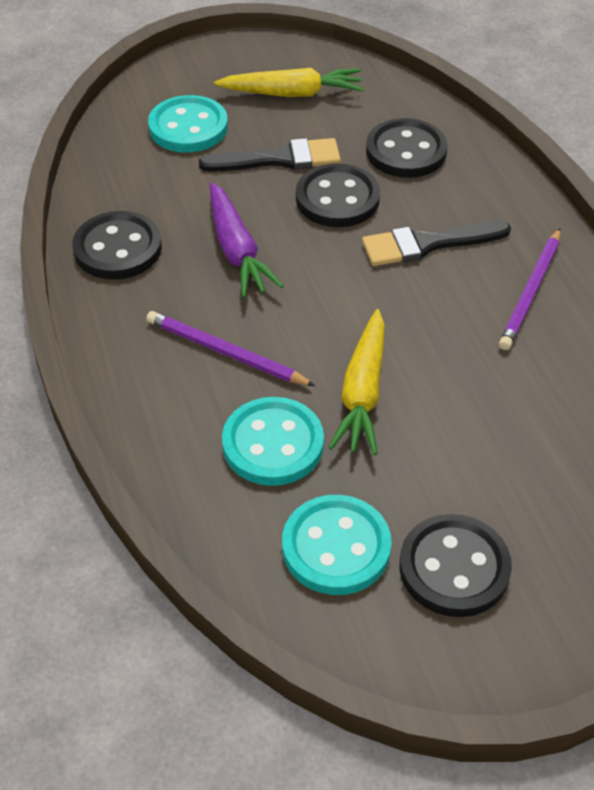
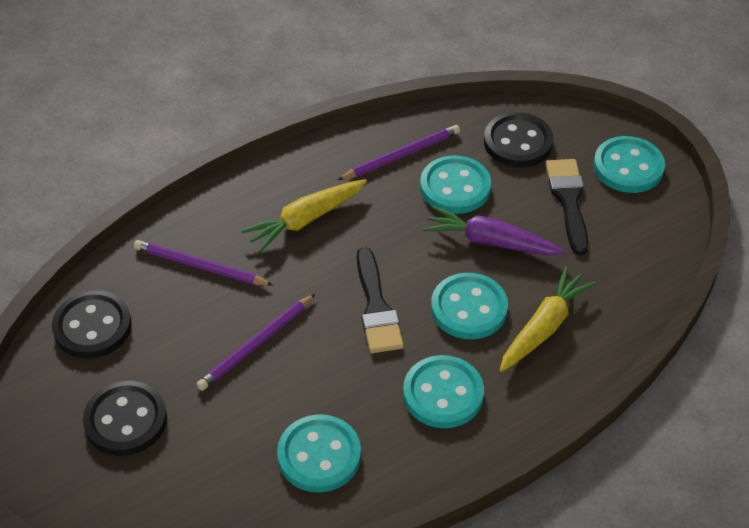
black button: 4 -> 3
purple pencil: 2 -> 3
turquoise button: 3 -> 5

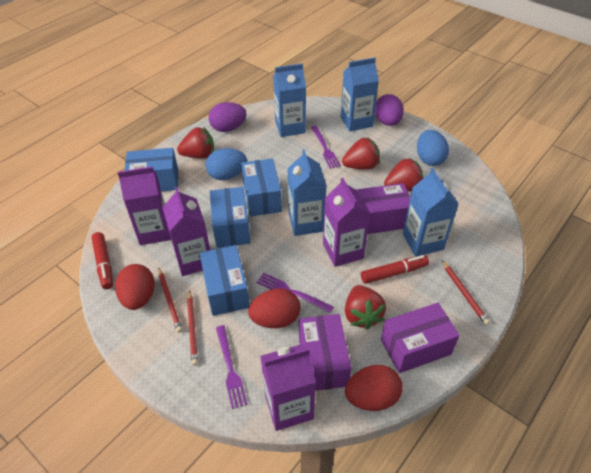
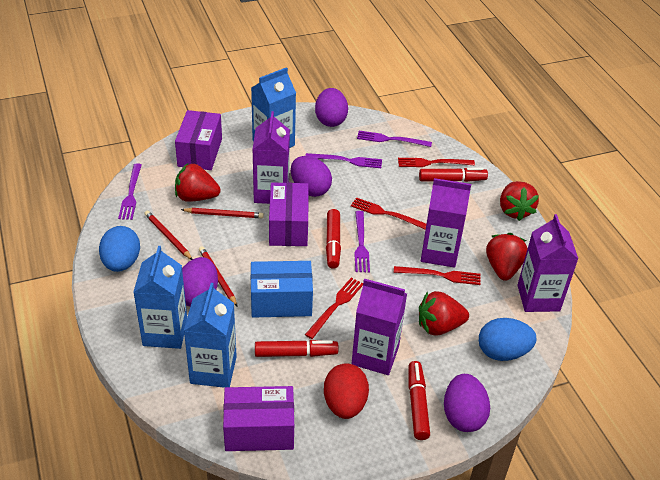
blue box: 4 -> 1
blue carton: 4 -> 3
purple egg: 2 -> 4
purple fork: 3 -> 4
red egg: 3 -> 1
red fork: 0 -> 4
red marker: 2 -> 4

Task prompt: All lines from the one with "purple egg: 2 -> 4" to the end of the records must be set down exactly. Skip every line before it.

Answer to the exercise:
purple egg: 2 -> 4
purple fork: 3 -> 4
red egg: 3 -> 1
red fork: 0 -> 4
red marker: 2 -> 4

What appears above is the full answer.